◆ **DIRECTIONS**
Take the entries below and print only the lines from the one with "camera: 45 degrees right, 5 degrees down" through the one with "(580, 251) = (285, 137): none -> purple shoe", exactly as they stand, both ends included.

Coordinate-based object records:

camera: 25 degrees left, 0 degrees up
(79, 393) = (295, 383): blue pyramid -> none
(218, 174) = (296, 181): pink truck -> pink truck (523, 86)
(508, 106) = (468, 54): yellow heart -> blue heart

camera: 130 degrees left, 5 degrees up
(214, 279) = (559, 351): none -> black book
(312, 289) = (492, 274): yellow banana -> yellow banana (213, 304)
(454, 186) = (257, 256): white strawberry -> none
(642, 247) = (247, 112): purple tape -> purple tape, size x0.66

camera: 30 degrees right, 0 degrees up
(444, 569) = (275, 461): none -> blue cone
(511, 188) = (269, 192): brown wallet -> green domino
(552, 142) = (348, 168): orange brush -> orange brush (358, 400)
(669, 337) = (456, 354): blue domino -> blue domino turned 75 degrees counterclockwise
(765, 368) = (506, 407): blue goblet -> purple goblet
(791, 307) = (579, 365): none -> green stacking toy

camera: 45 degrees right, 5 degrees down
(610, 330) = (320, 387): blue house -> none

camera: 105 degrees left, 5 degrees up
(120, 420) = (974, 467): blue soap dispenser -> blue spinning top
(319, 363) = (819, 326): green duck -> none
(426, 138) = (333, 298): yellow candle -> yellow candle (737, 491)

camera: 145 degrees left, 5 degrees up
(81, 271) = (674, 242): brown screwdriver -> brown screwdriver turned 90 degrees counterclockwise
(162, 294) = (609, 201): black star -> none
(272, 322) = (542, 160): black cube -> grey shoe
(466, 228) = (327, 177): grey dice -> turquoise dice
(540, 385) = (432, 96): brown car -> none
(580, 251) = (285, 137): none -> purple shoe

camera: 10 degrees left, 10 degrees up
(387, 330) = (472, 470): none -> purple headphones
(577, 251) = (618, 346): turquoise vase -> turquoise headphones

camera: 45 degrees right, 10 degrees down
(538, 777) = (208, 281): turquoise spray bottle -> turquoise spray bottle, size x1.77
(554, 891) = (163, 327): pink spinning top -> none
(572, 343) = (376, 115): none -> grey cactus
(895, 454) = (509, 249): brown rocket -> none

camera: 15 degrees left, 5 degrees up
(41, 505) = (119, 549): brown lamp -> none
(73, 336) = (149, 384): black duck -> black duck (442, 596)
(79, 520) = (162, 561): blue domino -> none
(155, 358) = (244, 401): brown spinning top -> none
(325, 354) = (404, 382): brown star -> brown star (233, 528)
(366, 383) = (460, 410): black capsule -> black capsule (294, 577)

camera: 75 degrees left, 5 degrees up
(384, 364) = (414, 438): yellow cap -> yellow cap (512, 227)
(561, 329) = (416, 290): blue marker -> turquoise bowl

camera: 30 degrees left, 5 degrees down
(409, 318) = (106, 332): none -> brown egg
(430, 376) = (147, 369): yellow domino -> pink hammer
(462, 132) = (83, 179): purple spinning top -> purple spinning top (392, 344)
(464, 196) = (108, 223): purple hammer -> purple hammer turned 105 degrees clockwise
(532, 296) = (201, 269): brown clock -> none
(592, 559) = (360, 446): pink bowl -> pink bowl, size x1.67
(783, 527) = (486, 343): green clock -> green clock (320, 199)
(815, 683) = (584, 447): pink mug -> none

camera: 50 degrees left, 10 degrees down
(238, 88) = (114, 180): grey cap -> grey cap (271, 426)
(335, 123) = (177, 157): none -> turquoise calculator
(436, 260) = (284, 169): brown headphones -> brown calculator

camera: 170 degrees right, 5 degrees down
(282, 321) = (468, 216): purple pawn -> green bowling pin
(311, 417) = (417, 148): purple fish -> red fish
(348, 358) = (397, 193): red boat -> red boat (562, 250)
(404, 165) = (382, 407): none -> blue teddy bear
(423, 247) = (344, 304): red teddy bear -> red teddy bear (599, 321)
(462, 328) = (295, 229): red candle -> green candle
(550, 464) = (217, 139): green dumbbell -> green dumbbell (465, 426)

◆ **YOUR RESPONSE**
camera: 45 degrees right, 5 degrees down
(610, 330) = (320, 387): blue house -> none

camera: 105 degrees left, 5 degrees up
(120, 420) = (974, 467): blue soap dispenser -> blue spinning top
(319, 363) = (819, 326): green duck -> none
(426, 138) = (333, 298): yellow candle -> yellow candle (737, 491)

camera: 145 degrees left, 5 degrees up
(81, 271) = (674, 242): brown screwdriver -> brown screwdriver turned 90 degrees counterclockwise
(162, 294) = (609, 201): black star -> none
(272, 322) = (542, 160): black cube -> grey shoe
(466, 228) = (327, 177): grey dice -> turquoise dice
(540, 385) = (432, 96): brown car -> none
(580, 251) = (285, 137): none -> purple shoe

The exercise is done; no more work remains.